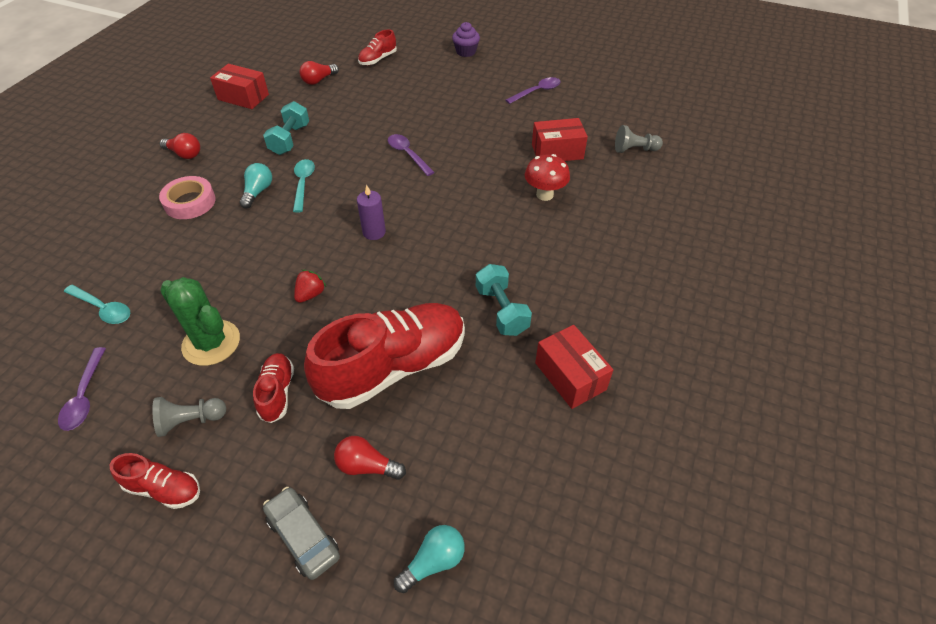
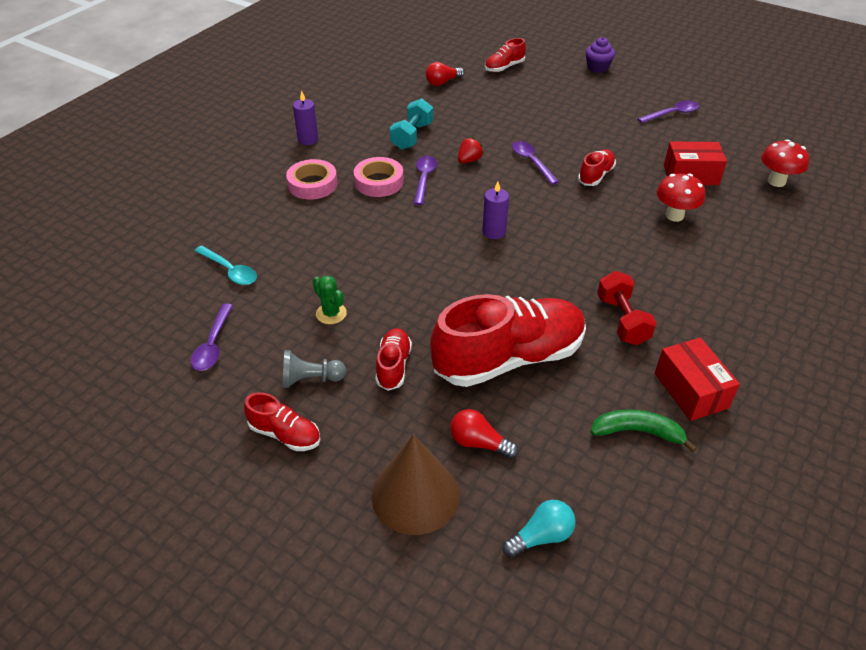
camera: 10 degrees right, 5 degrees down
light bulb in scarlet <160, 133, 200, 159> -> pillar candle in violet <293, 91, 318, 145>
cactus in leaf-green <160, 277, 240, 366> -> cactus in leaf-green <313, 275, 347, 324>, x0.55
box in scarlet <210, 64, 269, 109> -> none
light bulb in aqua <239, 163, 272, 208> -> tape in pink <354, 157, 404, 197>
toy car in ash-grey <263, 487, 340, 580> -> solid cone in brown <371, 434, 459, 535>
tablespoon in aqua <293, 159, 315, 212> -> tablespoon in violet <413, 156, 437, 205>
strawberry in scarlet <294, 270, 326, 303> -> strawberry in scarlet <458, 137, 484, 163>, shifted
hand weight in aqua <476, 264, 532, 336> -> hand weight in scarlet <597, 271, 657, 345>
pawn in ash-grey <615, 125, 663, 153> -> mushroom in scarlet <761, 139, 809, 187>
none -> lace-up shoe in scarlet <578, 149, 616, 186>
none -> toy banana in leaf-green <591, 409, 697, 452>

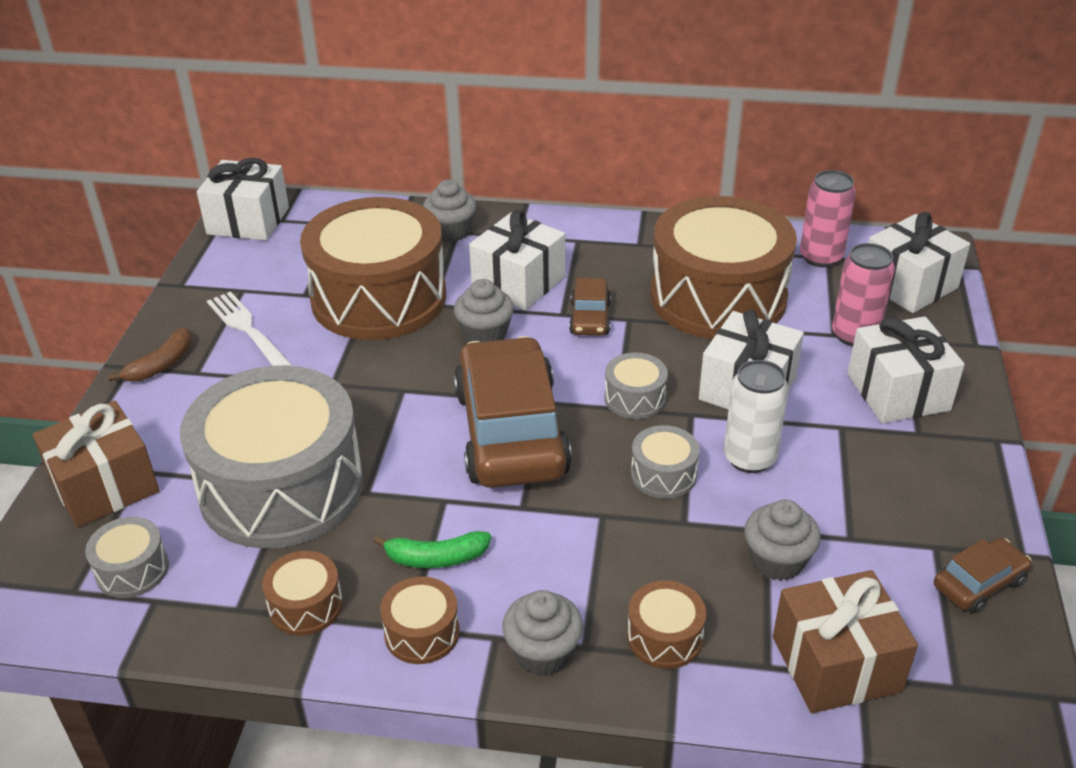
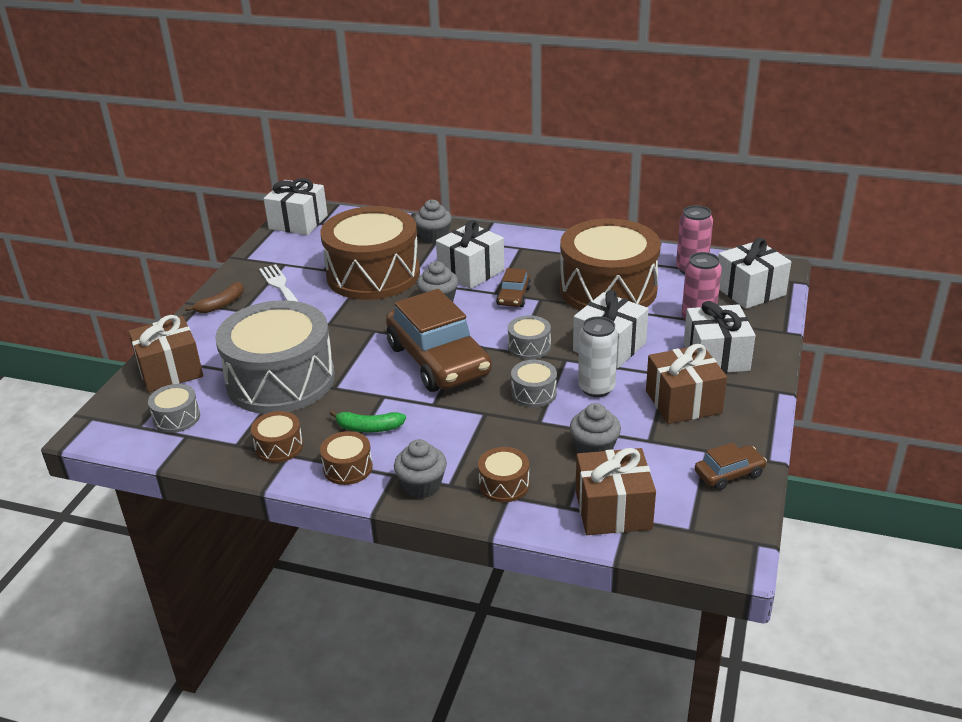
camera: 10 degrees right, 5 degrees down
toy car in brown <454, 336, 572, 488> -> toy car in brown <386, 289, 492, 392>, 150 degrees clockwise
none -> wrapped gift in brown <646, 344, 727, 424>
* * * * * * *
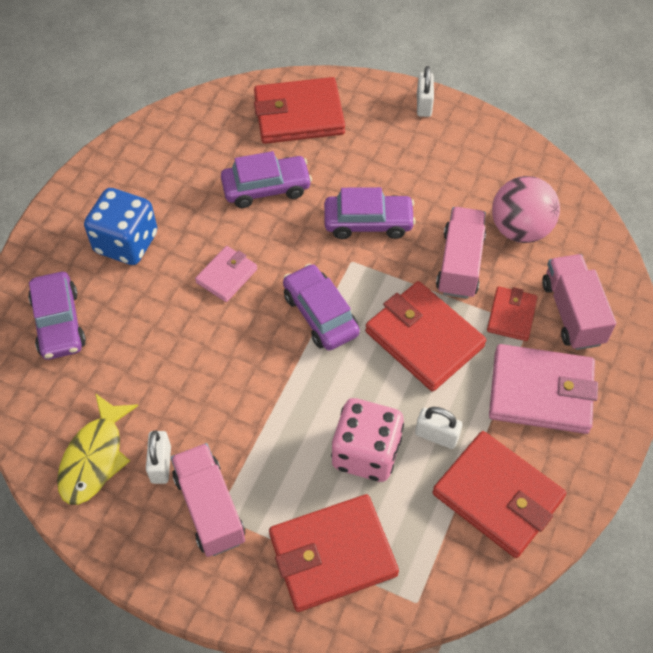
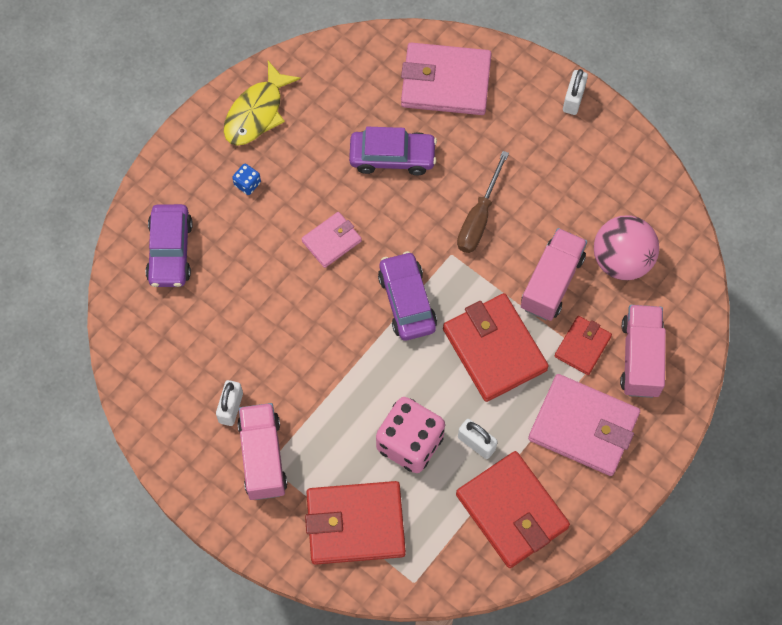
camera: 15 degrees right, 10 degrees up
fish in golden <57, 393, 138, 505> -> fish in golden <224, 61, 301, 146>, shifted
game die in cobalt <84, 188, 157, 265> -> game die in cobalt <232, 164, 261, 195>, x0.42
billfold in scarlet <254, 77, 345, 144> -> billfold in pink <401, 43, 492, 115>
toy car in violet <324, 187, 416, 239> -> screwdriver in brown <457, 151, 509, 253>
* * * * * * *
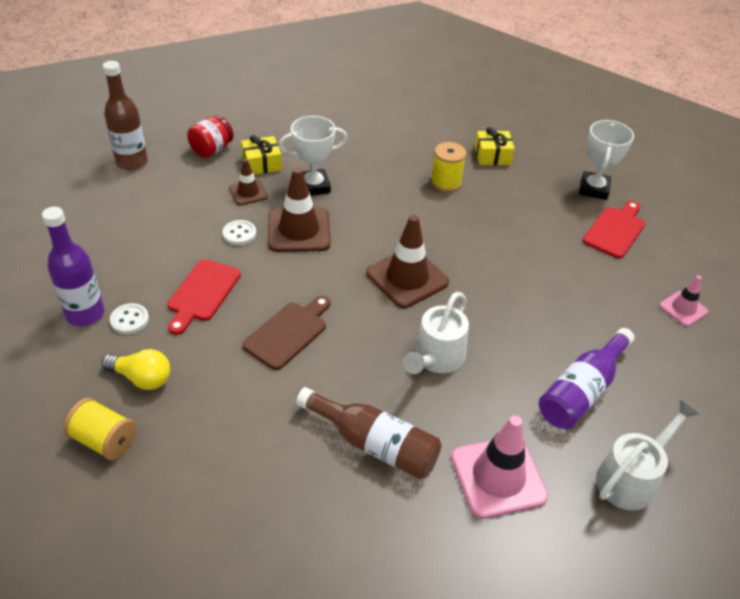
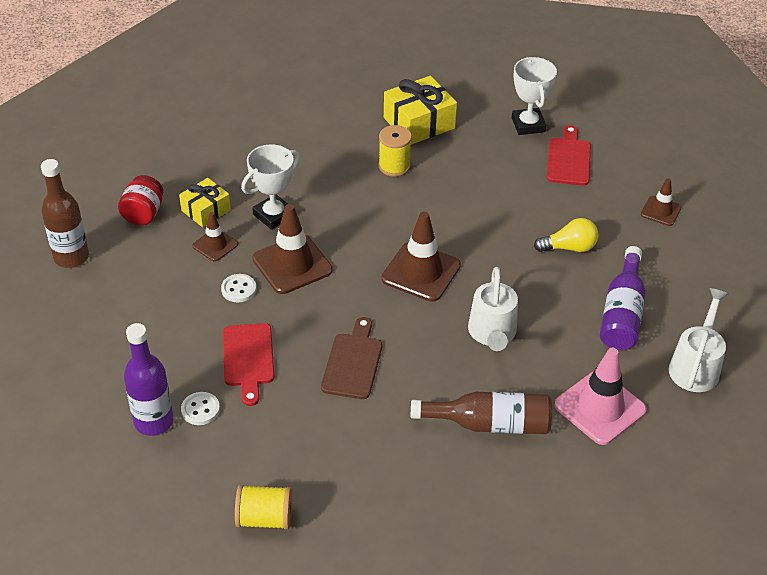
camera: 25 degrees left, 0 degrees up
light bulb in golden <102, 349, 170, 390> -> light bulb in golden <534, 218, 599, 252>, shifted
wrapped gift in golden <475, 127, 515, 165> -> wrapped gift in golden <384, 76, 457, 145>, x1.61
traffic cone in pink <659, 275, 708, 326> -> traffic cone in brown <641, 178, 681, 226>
* * * * * * *
Go back to the listing above. Copy word for word the lines from the one with "cactus in leaf-green <160, 277, 240, 366>" through the one with "tablespoon in aqua", and nothing more.

cactus in leaf-green <160, 277, 240, 366> -> cactus in leaf-green <313, 275, 347, 324>, x0.55
box in scarlet <210, 64, 269, 109> -> none
light bulb in aqua <239, 163, 272, 208> -> tape in pink <354, 157, 404, 197>
toy car in ash-grey <263, 487, 340, 580> -> solid cone in brown <371, 434, 459, 535>
tablespoon in aqua <293, 159, 315, 212> -> tablespoon in violet <413, 156, 437, 205>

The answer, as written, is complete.